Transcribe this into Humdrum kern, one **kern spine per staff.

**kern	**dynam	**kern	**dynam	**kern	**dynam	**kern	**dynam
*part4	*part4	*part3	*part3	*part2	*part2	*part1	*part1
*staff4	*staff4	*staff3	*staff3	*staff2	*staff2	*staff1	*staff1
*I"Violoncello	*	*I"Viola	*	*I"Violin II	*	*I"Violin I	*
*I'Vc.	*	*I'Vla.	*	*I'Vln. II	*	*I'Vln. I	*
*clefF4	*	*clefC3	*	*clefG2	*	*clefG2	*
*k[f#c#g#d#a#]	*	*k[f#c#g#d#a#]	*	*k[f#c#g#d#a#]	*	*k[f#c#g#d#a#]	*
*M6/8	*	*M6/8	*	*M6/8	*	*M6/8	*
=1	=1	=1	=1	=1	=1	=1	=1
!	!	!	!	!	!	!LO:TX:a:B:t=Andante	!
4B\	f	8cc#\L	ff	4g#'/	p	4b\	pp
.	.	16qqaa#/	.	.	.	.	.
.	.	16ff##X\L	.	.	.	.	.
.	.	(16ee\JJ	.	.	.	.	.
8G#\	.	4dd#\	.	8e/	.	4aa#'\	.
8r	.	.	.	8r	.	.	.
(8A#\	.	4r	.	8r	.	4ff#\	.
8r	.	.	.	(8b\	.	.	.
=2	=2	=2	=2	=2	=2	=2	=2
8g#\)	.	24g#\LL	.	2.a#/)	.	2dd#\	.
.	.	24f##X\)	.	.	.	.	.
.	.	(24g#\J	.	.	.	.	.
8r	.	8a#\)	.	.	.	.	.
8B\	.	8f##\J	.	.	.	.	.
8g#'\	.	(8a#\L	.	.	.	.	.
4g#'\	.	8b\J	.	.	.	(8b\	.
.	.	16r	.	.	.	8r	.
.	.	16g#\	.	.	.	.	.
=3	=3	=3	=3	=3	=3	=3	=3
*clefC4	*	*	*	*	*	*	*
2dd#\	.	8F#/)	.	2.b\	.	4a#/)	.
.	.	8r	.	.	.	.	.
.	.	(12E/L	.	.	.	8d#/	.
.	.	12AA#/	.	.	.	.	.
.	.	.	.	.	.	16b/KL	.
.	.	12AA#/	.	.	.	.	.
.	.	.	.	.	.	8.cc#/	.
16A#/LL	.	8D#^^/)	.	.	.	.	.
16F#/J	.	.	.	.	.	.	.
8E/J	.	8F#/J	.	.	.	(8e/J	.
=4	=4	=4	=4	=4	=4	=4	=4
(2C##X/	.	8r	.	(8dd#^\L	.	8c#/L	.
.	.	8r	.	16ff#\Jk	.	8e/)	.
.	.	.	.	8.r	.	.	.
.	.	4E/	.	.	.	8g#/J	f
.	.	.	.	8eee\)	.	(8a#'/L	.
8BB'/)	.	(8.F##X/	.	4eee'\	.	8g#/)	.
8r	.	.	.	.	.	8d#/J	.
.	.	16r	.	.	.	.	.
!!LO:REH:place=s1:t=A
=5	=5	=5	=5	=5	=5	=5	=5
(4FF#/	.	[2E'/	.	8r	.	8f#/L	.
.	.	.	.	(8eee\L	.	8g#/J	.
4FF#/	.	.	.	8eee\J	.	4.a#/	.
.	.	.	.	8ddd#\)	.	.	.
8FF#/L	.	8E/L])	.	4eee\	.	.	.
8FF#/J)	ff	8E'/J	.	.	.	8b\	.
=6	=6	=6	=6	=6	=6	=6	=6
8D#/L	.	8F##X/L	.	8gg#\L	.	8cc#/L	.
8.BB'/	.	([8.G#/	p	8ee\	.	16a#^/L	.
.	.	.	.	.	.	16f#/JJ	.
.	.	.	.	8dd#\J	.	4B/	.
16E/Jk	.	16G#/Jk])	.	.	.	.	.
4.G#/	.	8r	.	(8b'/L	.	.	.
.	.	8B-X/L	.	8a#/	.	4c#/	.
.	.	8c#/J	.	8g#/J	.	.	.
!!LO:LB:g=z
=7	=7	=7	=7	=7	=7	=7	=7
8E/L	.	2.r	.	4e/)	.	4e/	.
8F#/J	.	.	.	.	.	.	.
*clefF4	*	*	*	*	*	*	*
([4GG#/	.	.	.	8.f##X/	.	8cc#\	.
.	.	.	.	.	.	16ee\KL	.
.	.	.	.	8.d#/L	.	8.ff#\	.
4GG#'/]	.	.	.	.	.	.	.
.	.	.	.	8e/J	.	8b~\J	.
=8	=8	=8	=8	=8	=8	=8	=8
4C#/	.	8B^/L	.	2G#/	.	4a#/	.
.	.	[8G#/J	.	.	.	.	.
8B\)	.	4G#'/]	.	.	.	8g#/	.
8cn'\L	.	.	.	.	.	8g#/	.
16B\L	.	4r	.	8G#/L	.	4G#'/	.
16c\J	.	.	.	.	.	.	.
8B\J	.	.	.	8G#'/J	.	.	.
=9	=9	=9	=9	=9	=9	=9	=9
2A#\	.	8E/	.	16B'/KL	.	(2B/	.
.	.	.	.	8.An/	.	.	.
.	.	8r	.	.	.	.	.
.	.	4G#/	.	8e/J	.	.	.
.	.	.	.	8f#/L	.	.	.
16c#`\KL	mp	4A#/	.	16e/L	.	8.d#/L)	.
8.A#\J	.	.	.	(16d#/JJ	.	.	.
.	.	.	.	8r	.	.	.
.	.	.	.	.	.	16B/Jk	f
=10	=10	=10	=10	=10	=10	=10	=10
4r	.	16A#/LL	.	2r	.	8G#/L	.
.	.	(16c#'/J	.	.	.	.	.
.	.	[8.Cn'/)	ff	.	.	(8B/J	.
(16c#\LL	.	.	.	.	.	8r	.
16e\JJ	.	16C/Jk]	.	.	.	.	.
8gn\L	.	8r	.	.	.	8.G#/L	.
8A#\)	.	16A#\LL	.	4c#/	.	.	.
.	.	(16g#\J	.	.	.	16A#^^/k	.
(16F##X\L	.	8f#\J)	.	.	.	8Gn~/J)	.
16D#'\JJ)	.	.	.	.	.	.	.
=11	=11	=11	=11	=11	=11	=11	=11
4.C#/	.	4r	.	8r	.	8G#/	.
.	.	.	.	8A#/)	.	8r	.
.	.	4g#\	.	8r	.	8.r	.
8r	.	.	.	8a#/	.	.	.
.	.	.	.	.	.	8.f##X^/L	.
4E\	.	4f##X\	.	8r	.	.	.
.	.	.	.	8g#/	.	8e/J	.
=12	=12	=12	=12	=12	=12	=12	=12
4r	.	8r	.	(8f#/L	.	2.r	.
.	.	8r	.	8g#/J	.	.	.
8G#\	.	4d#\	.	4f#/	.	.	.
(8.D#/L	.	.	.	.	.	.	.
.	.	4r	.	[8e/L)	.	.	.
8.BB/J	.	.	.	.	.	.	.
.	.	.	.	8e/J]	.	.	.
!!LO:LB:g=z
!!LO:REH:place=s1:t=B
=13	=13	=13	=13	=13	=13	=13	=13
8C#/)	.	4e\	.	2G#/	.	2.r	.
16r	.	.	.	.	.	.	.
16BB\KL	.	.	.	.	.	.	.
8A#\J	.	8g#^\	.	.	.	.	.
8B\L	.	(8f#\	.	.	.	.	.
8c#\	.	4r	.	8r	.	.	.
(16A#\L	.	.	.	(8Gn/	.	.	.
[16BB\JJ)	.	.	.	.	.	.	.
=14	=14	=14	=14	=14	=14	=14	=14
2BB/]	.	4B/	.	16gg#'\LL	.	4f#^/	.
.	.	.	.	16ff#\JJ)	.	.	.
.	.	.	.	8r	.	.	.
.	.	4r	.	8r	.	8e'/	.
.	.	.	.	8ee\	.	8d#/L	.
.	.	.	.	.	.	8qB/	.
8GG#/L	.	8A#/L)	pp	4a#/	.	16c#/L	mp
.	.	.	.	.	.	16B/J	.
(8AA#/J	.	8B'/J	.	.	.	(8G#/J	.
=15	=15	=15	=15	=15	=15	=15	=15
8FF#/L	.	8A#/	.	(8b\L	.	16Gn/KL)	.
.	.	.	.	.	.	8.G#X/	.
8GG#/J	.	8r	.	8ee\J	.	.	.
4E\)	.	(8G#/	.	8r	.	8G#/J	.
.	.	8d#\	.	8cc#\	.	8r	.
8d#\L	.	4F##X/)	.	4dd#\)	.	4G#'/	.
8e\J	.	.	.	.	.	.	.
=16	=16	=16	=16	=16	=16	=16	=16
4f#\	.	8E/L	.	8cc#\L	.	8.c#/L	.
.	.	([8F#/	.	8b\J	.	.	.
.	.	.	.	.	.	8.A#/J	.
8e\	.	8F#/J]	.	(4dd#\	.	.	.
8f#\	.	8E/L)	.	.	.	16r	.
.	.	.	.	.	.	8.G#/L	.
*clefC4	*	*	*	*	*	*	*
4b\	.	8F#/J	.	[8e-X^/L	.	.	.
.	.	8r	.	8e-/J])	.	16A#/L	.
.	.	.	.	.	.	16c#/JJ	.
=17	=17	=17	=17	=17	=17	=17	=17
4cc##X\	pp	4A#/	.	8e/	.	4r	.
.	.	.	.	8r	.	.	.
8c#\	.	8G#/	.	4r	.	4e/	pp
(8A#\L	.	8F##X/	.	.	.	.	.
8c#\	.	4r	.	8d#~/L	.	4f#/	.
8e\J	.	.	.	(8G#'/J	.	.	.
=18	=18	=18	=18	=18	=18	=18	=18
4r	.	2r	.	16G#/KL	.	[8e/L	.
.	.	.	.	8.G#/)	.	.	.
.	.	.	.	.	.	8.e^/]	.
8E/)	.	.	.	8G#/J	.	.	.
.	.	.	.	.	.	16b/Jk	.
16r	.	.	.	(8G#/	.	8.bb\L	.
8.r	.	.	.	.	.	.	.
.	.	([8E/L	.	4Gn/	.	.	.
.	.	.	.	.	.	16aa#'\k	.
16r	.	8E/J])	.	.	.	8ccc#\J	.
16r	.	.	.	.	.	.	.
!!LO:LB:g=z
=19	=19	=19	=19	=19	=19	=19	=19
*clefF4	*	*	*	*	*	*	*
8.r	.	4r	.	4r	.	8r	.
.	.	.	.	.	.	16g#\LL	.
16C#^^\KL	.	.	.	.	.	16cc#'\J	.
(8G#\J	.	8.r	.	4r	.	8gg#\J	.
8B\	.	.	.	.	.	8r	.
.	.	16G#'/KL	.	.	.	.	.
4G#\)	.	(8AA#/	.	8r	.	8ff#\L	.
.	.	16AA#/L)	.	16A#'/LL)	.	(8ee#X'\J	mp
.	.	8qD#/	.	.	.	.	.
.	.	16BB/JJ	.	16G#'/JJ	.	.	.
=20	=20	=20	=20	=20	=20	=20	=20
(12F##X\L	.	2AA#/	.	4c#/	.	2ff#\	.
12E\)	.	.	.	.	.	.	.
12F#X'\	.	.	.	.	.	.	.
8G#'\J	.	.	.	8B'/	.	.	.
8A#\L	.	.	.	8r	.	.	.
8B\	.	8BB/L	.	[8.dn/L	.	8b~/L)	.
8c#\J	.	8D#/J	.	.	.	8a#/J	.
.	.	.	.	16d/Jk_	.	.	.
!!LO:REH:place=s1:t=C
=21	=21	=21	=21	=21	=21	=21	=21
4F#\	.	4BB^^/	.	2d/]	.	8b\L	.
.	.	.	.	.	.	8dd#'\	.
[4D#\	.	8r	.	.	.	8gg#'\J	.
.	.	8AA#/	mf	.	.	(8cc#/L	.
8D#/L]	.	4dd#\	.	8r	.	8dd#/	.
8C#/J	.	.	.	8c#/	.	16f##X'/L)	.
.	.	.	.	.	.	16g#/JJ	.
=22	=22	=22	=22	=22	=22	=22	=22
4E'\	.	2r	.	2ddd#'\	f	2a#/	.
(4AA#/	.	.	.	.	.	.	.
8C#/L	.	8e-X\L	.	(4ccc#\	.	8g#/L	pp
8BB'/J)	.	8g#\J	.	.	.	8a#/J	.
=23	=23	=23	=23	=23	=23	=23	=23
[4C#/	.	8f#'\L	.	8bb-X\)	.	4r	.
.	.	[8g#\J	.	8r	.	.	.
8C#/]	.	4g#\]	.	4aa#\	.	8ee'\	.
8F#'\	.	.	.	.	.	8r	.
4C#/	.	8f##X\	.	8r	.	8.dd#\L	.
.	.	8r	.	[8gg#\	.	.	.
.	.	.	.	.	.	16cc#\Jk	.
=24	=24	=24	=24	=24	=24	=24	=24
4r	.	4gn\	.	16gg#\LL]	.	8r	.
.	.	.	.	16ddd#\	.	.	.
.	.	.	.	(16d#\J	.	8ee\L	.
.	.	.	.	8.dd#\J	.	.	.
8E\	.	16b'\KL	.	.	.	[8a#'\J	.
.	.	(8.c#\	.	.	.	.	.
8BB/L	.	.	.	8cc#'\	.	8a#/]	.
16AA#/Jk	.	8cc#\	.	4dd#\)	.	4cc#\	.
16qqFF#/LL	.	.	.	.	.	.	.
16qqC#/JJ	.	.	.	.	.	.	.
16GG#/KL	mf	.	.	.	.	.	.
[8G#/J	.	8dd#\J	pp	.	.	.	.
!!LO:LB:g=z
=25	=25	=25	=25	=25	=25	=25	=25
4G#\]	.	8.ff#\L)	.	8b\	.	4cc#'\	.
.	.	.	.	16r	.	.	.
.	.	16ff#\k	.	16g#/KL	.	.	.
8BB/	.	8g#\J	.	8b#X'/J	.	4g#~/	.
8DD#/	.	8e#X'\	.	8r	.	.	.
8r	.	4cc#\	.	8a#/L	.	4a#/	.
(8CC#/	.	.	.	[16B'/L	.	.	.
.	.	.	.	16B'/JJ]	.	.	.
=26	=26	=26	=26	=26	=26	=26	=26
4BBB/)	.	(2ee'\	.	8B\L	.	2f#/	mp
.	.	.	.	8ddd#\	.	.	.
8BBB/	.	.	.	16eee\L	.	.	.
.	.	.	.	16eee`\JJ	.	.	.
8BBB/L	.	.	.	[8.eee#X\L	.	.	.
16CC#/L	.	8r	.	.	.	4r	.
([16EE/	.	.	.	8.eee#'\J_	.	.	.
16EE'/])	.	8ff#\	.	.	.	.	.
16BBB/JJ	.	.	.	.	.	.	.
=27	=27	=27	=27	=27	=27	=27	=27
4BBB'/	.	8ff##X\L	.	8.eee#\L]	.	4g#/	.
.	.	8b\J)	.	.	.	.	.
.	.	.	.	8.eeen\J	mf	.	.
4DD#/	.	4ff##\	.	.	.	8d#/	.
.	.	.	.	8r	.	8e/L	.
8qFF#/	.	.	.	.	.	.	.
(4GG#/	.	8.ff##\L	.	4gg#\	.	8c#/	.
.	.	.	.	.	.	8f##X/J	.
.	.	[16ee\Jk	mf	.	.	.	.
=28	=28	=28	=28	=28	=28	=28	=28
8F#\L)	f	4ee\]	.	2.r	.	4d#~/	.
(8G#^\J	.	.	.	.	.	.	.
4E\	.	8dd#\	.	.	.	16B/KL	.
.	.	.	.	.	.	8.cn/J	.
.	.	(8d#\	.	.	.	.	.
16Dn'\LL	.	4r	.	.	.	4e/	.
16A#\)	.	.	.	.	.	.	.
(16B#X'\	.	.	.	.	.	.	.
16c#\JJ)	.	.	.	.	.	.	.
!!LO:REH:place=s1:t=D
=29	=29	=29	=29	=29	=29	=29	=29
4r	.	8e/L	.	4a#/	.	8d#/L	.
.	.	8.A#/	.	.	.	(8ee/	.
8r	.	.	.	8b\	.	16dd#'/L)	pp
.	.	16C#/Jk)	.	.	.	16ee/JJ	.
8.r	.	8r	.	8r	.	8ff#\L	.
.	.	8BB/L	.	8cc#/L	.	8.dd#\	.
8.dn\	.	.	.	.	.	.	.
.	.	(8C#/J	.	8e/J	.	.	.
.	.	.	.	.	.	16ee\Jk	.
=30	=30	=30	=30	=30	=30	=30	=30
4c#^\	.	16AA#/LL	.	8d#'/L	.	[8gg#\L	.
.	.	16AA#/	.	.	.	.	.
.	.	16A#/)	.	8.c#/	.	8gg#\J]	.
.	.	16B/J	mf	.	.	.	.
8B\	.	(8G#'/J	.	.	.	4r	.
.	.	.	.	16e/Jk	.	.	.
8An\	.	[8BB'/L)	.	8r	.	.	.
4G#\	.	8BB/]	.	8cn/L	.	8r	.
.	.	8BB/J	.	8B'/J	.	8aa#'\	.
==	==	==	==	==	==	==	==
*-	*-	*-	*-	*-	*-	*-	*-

#### [Task requirements]
How many lines of the records contain the string "kern", with case taken into account? Reply with the number alone.

#### [Solved exercise]
2